**Exercise prompt**.
Below is a listing. Quote from it, exactly, the lines from the one containing "yellow cup [318,93,398,203] -> none" down to the one containing "none -> purple donut [459,194,515,236]", both ends included, and nothing else.

**Data for this task**.

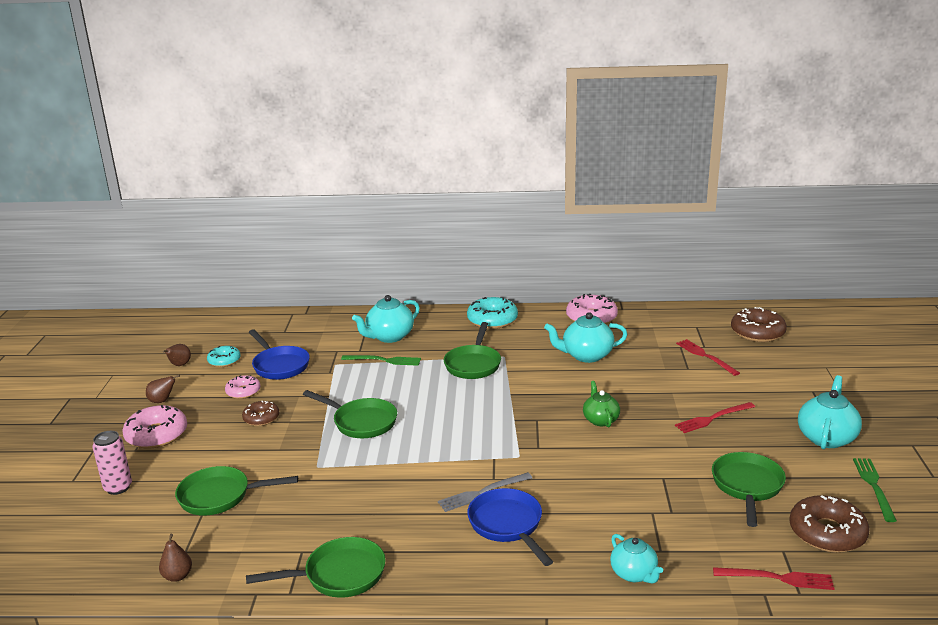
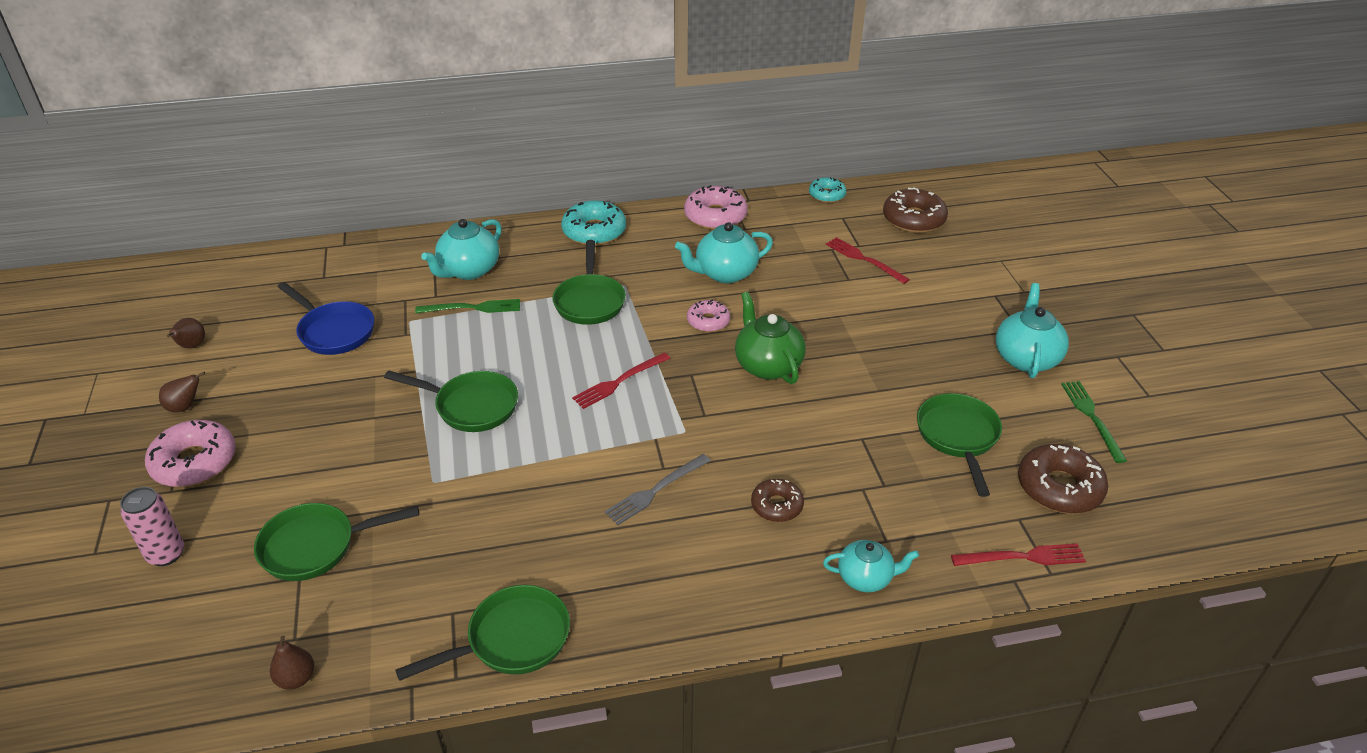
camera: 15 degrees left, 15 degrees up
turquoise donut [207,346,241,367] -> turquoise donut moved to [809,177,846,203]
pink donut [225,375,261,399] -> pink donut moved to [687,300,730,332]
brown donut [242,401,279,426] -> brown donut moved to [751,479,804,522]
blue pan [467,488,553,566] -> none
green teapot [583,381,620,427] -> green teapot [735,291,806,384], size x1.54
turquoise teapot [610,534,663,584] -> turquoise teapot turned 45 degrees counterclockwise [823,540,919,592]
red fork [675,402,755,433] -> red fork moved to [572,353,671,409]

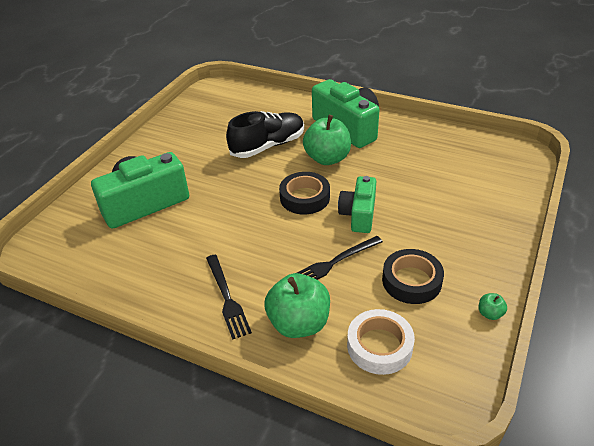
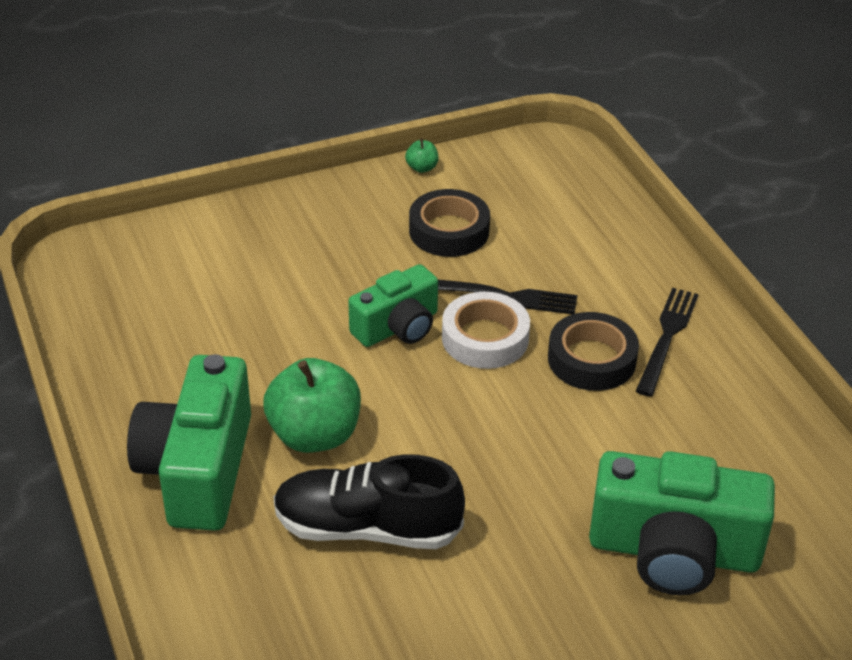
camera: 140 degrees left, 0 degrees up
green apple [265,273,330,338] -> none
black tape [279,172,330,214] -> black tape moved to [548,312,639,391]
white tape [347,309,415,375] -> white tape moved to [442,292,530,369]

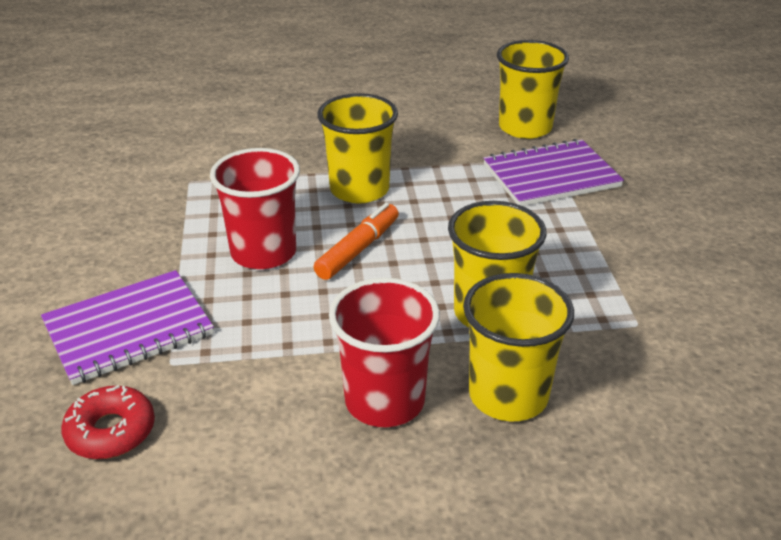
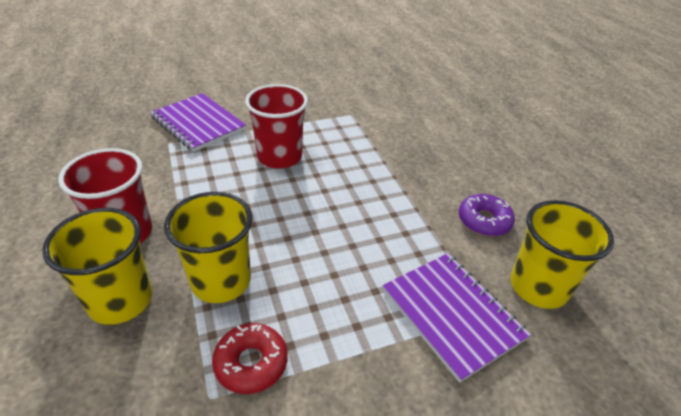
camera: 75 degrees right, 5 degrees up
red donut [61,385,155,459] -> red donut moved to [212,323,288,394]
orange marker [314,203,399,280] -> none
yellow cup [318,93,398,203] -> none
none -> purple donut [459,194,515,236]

--

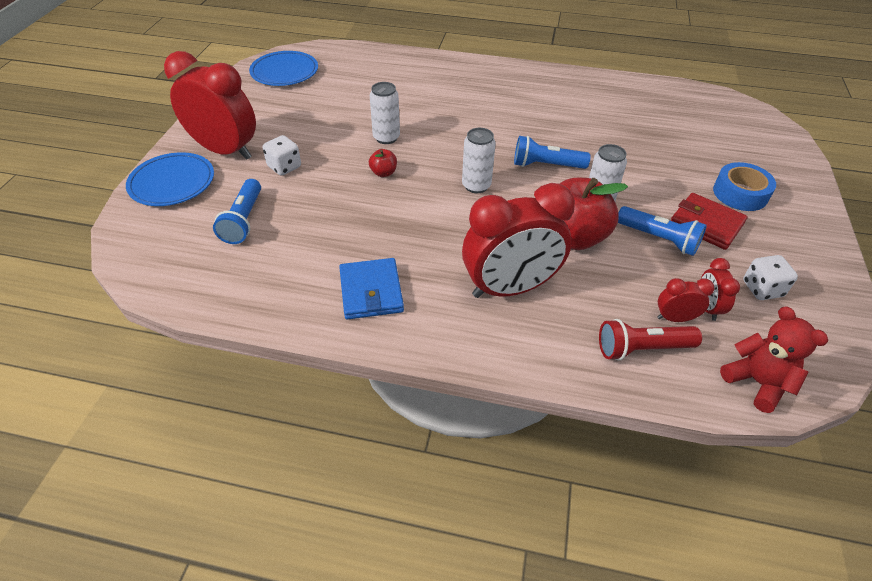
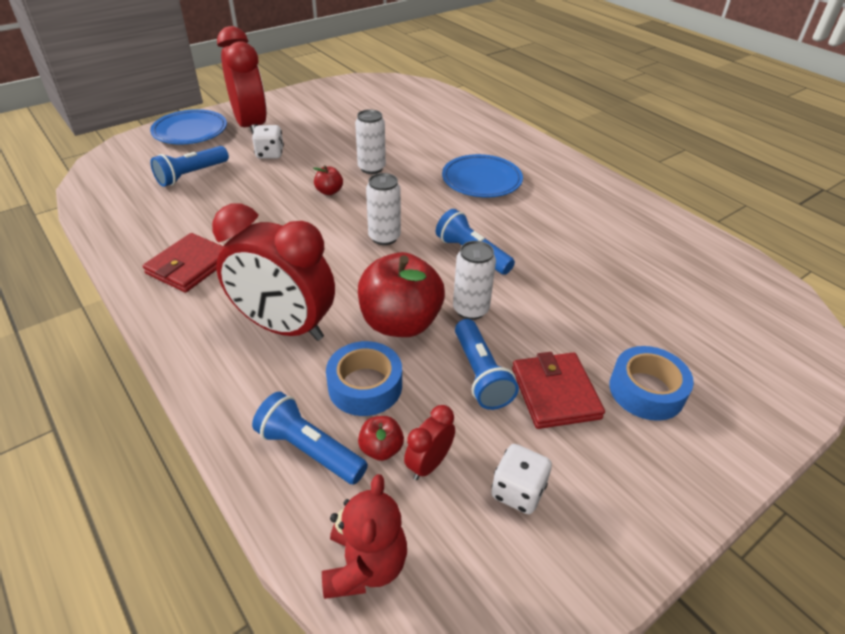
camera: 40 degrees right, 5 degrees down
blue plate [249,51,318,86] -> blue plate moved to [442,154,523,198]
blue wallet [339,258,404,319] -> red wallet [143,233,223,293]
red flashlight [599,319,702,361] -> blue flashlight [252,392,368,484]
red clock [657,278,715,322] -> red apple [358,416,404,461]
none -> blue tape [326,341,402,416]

**Completed task**.
yellow cup [318,93,398,203] -> none
none -> purple donut [459,194,515,236]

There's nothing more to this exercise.